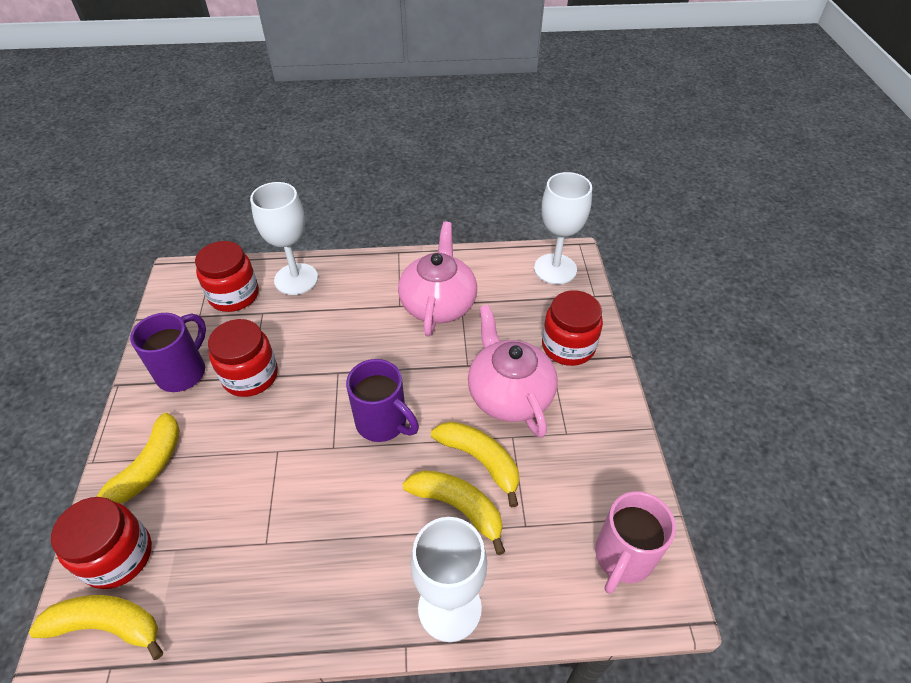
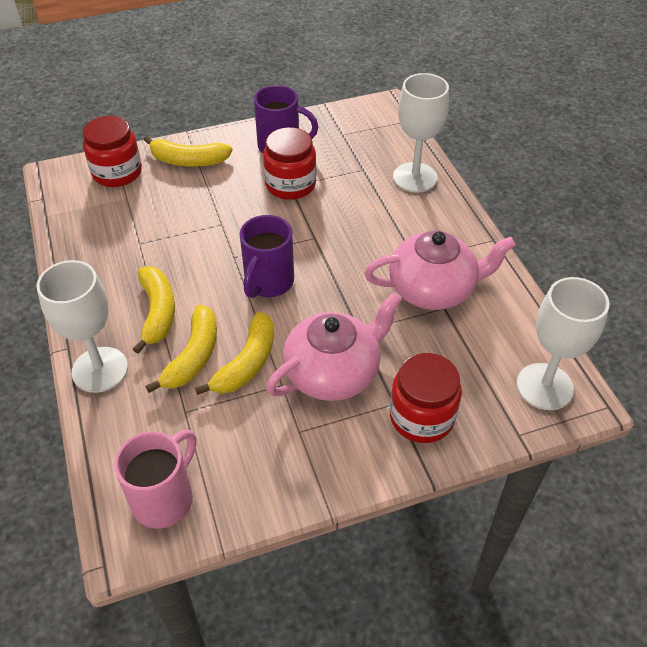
camera: 75 degrees right, 0 degrees up
(107, 626) = (69, 187): yellow banana -> yellow banana (157, 312)
(234, 295) = (375, 146): red jar -> none
(622, 557) = (165, 498): pink mug -> pink mug turned 105 degrees clockwise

————

• Action item: The result is a copy of every line above where the word "degrees" shows up.

• Exercise result:
camera: 75 degrees right, 0 degrees up
(622, 557) = (165, 498): pink mug -> pink mug turned 105 degrees clockwise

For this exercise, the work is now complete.